» Exercise directions
The records below hold a stretch from the line with "(261, 92) = (490, 185): purple" through the line with "(527, 183) = (479, 479): yellow"; return exactly those lines, ends included, and nothing more.

>>>

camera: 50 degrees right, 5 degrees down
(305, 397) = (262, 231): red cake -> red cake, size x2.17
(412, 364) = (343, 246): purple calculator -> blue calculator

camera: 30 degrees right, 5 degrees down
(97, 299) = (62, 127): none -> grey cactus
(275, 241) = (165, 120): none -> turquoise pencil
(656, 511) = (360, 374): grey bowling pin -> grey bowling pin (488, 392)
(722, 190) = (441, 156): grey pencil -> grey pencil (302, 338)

<<<
>>>

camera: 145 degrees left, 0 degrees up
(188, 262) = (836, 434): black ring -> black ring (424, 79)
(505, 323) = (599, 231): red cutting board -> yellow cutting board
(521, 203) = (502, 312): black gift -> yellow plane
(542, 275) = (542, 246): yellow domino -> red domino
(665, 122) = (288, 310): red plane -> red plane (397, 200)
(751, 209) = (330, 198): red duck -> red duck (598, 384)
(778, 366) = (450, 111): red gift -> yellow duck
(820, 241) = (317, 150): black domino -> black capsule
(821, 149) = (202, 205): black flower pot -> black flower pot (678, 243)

<<<
>>>

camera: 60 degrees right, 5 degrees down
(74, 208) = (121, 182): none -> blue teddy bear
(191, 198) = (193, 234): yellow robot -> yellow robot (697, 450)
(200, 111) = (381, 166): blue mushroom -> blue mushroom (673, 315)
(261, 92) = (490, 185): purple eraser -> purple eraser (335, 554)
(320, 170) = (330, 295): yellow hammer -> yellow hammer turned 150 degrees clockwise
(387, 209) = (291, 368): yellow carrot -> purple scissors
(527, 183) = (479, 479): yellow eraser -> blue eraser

<<<

» Answer to this exercise
(261, 92) = (490, 185): purple eraser -> purple eraser (335, 554)
(320, 170) = (330, 295): yellow hammer -> yellow hammer turned 150 degrees clockwise
(387, 209) = (291, 368): yellow carrot -> purple scissors
(527, 183) = (479, 479): yellow eraser -> blue eraser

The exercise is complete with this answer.